[Opening Record excerpts section]

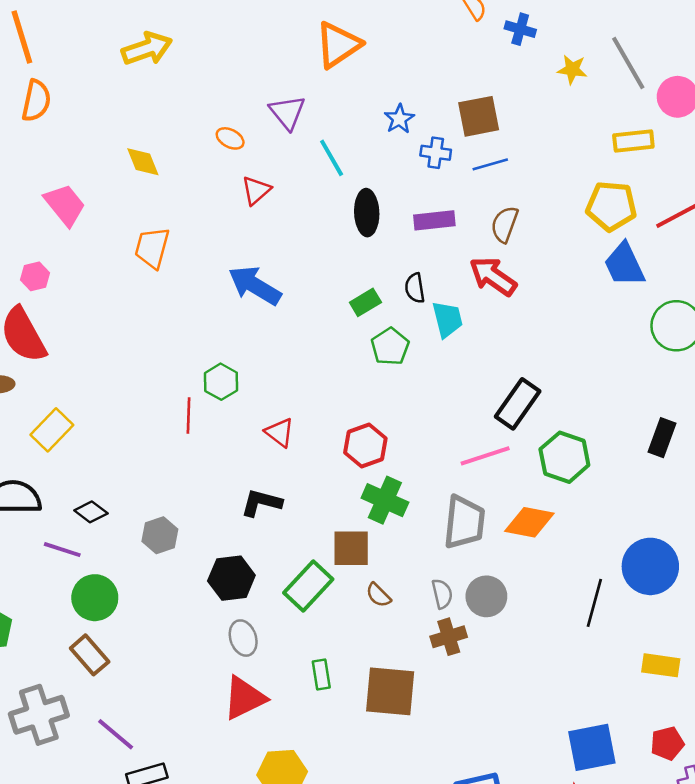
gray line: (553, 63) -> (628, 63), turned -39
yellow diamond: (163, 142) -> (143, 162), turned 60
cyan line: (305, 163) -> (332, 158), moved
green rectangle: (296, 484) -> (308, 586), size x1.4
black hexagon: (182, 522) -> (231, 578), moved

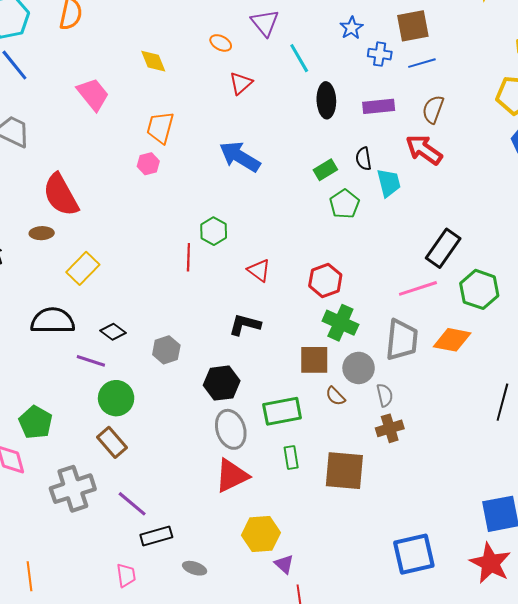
pink hexagon: (35, 276) -> (148, 164), moved
green rectangle: (308, 586) -> (282, 411), moved, turned 36
gray circle: (486, 596) -> (359, 368), moved
gray ellipse: (243, 638) -> (231, 429), size x1.4

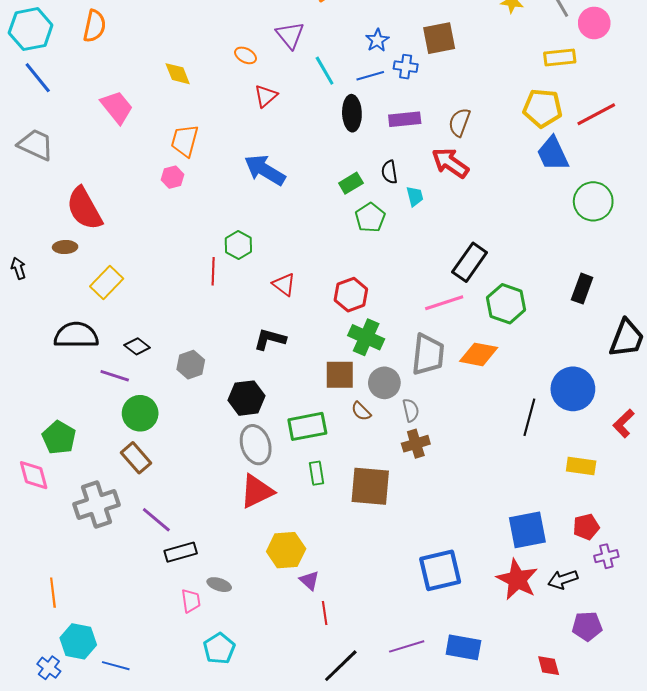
blue line: (422, 63) -> (370, 76), moved
cyan trapezoid: (389, 183) -> (415, 196), size x0.7
pink trapezoid: (126, 575) -> (191, 601), moved

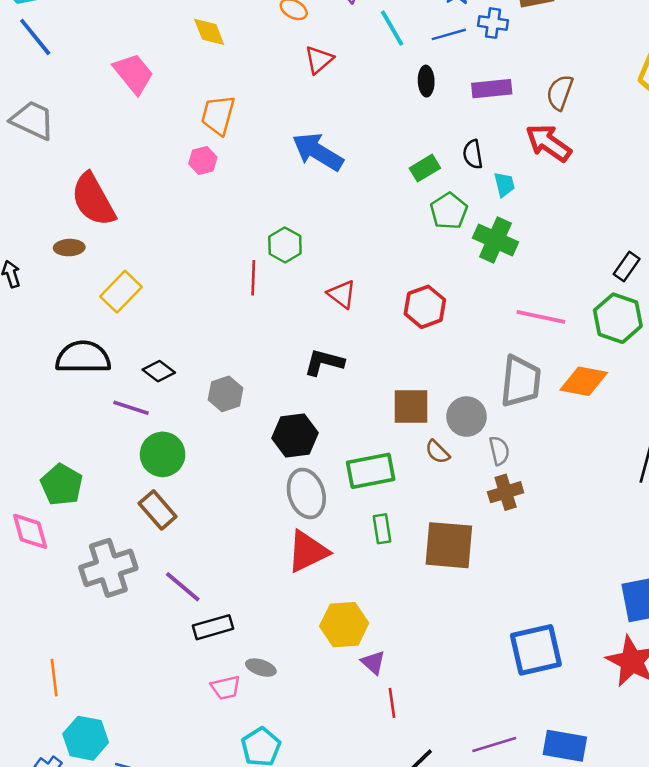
black ellipse: (352, 113) -> (426, 81), size x0.7
black rectangle: (470, 262) -> (627, 266), moved, size x0.6
pink line: (444, 303) -> (541, 317), turned 30
green cross: (366, 337) -> (496, 240), moved
pink trapezoid: (191, 601) -> (226, 688), turned 85

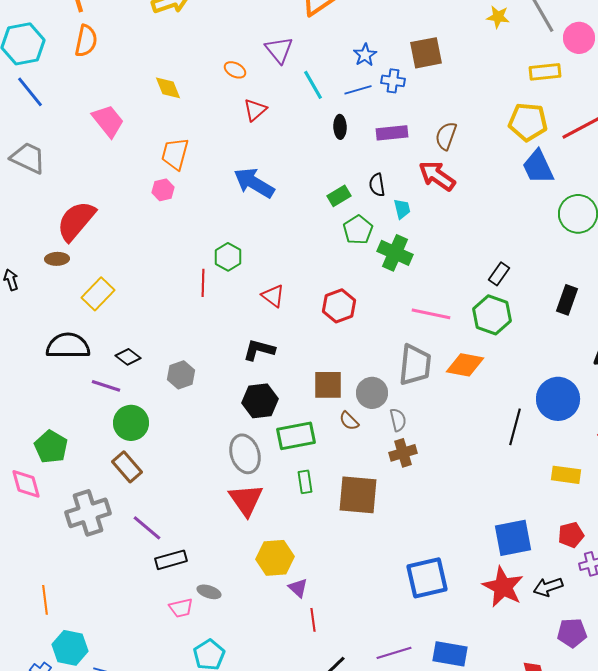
red semicircle: (93, 200) -> (76, 221), turned 69
black hexagon: (295, 435) -> (260, 401), moved
red triangle: (308, 552) -> (246, 500), turned -39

[Closing Record excerpts section]

Your answer should consist of each line of the data above in which the word "black" occurs.

black hexagon: (182, 522) -> (231, 578), moved
black ellipse: (352, 113) -> (426, 81), size x0.7
black rectangle: (470, 262) -> (627, 266), moved, size x0.6
black hexagon: (295, 435) -> (260, 401), moved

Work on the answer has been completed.